**Goal of the exercise**
Pull out each line of the data below that contains the word "pyautogui" and list those lines.
begin Information shown
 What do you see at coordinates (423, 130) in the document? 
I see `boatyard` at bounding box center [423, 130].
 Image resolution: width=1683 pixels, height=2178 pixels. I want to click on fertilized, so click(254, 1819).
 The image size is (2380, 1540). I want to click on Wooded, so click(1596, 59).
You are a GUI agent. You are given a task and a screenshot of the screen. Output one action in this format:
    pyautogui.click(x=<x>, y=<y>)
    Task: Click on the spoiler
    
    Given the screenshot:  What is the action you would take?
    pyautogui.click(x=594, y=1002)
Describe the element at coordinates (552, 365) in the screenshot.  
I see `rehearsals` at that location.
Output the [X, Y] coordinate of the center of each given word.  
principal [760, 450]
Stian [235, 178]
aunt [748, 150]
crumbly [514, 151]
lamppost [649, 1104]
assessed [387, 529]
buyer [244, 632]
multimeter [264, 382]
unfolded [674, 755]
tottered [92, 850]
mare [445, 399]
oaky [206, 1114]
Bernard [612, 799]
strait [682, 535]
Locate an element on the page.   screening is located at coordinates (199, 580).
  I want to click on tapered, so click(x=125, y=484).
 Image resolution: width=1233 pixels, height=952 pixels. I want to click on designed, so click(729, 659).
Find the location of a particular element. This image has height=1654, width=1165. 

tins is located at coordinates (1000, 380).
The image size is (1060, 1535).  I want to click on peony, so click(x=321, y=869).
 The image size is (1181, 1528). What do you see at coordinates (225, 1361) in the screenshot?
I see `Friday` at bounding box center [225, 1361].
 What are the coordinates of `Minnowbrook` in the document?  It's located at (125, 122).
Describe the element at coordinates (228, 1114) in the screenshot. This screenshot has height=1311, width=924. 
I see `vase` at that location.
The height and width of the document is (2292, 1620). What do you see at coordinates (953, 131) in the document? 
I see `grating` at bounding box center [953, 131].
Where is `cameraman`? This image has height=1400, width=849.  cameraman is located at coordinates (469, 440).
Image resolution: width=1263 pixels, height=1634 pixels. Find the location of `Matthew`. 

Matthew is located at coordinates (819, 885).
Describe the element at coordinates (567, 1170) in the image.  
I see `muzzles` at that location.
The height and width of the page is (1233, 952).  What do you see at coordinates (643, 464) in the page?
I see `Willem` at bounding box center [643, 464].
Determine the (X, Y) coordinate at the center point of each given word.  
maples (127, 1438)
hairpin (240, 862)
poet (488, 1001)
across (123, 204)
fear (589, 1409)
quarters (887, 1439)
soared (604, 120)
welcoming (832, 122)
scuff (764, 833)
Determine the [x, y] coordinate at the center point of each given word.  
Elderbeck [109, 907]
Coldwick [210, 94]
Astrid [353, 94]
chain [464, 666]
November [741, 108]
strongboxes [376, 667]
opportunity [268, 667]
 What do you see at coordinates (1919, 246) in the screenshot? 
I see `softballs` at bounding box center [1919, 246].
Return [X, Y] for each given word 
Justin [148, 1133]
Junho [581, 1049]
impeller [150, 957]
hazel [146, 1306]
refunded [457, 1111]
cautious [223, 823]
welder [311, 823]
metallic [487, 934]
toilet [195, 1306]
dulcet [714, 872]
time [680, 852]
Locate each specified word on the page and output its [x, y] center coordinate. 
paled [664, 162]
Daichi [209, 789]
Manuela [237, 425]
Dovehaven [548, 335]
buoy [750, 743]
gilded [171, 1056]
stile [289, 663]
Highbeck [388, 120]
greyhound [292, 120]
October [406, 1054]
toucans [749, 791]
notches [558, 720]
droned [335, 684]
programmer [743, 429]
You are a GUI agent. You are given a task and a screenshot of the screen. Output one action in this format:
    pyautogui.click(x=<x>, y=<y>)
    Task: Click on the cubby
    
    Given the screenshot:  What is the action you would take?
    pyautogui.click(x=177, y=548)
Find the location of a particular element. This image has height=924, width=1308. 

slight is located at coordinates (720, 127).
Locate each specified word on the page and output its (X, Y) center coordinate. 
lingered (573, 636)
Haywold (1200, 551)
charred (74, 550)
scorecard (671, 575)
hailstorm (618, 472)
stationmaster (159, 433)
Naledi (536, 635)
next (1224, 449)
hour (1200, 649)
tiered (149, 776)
end Information shown
**Written response**
    pyautogui.click(x=<x>, y=<y>)
    pyautogui.click(x=594, y=1002)
    pyautogui.click(x=<x>, y=<y>)
    pyautogui.click(x=177, y=548)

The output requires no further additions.